*** PROVIDED RECORDS ***

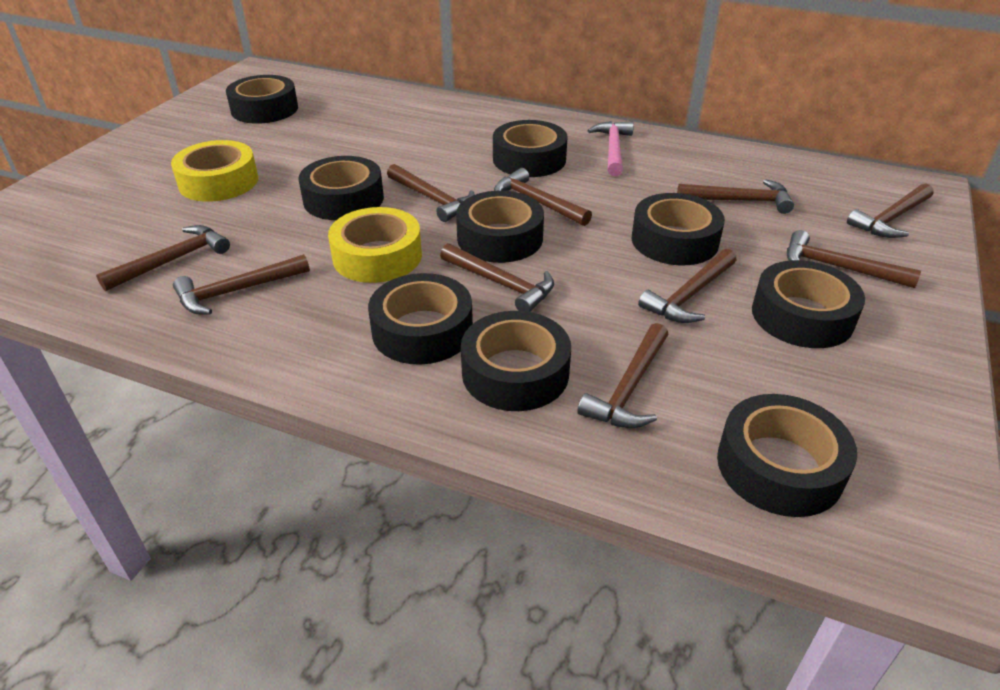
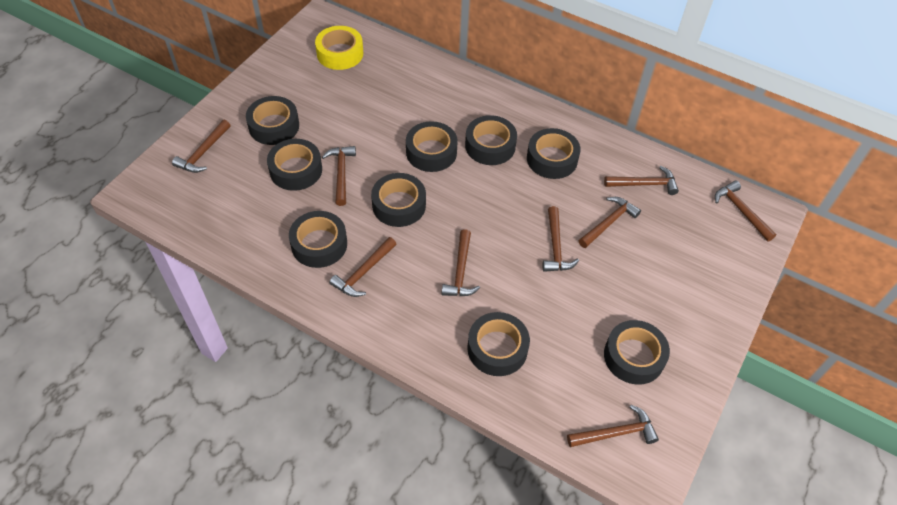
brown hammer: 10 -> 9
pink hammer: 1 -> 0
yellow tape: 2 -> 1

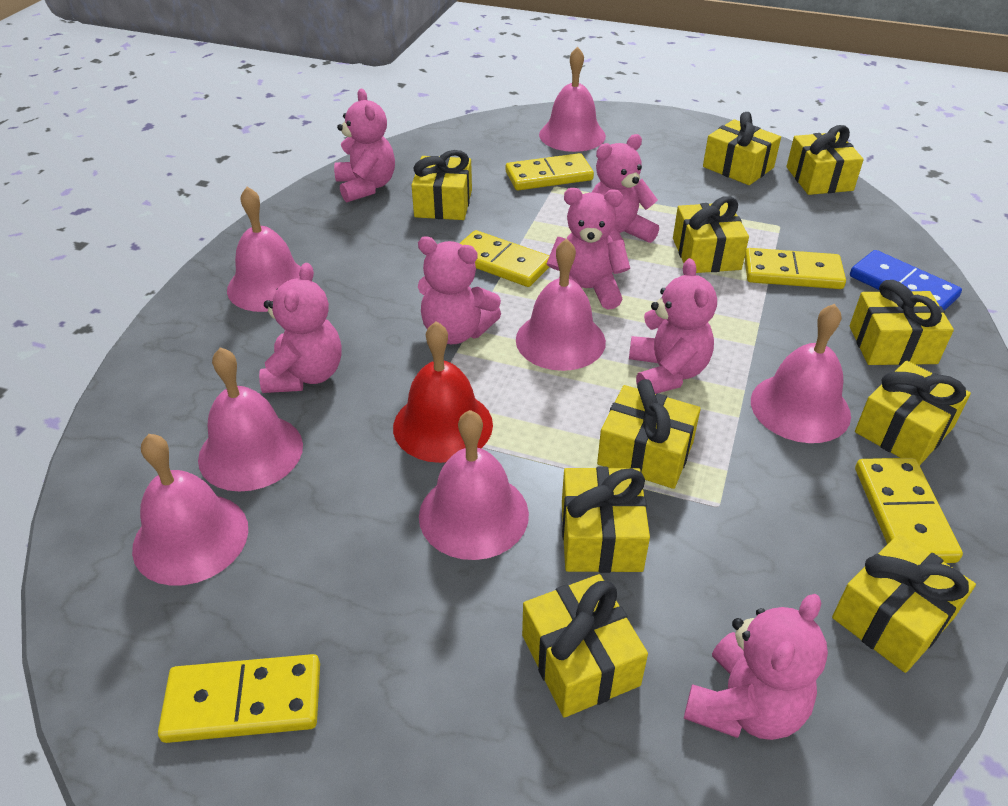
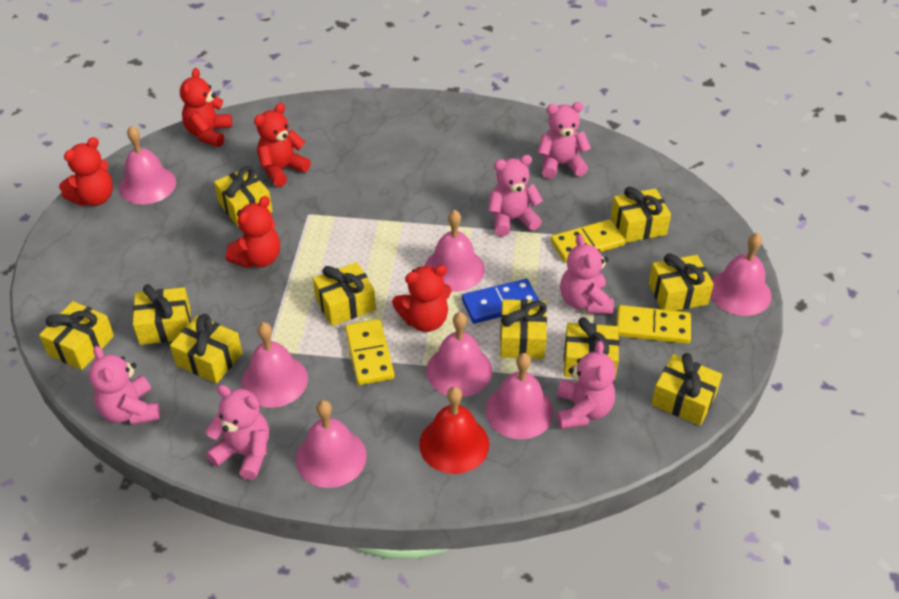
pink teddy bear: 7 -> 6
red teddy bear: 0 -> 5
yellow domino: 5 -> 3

*** End of PROVIDED RECORDS ***
*** PROVIDED RECORDS ***

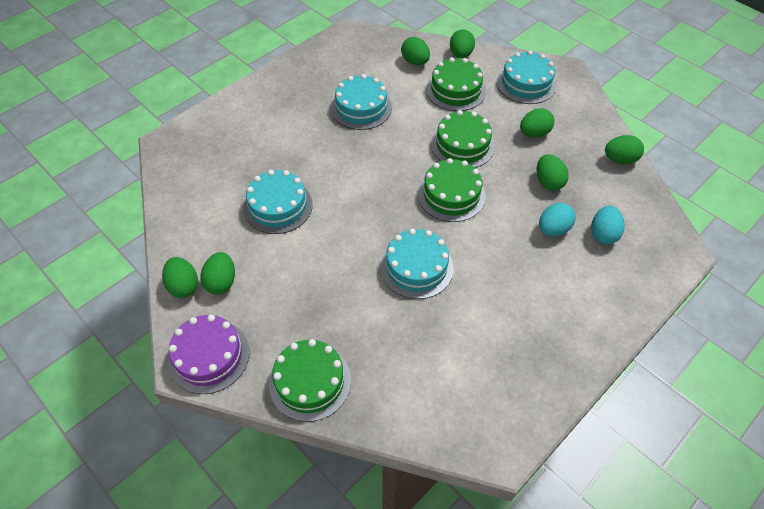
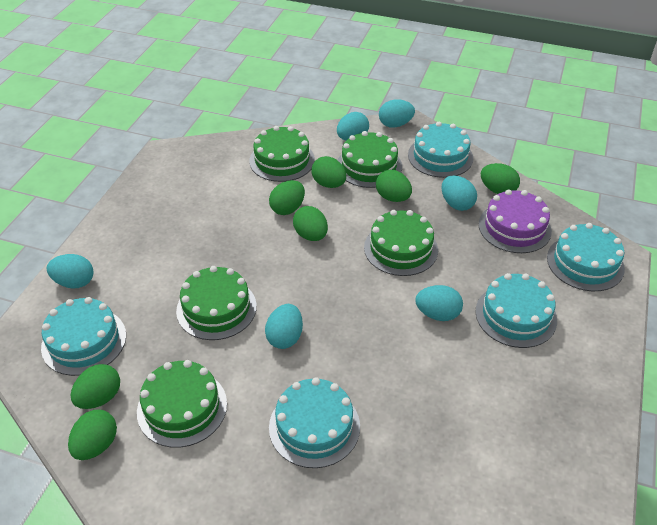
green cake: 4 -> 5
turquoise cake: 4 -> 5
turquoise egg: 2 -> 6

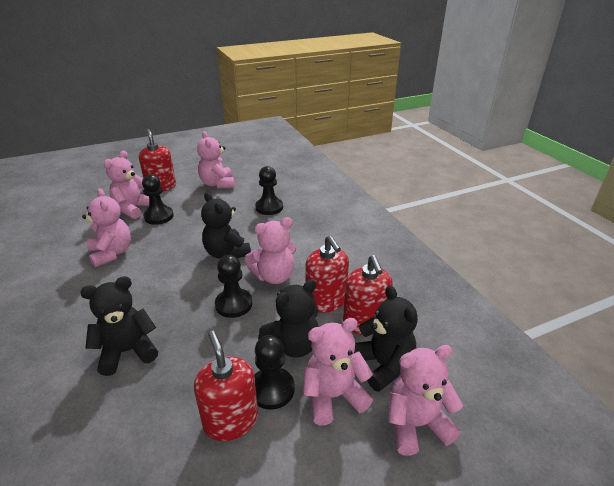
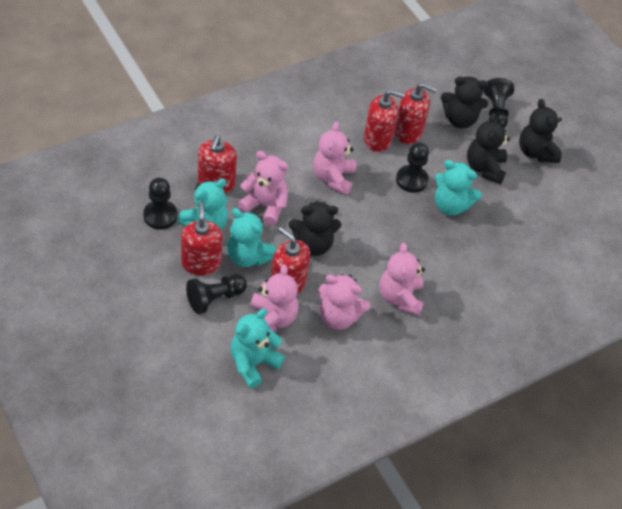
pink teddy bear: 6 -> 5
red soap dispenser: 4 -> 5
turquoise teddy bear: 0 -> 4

*** End of PROVIDED RECORDS ***

**WHAT YOU ARE ASKED TO DO**. Would you retype the lines above from the one with "pink teddy bear: 7 -> 6" down to the one with "yellow domino: 5 -> 3", word for word, both ends included and no other lines?

**YOUR SOLUTION**.
pink teddy bear: 7 -> 6
red teddy bear: 0 -> 5
yellow domino: 5 -> 3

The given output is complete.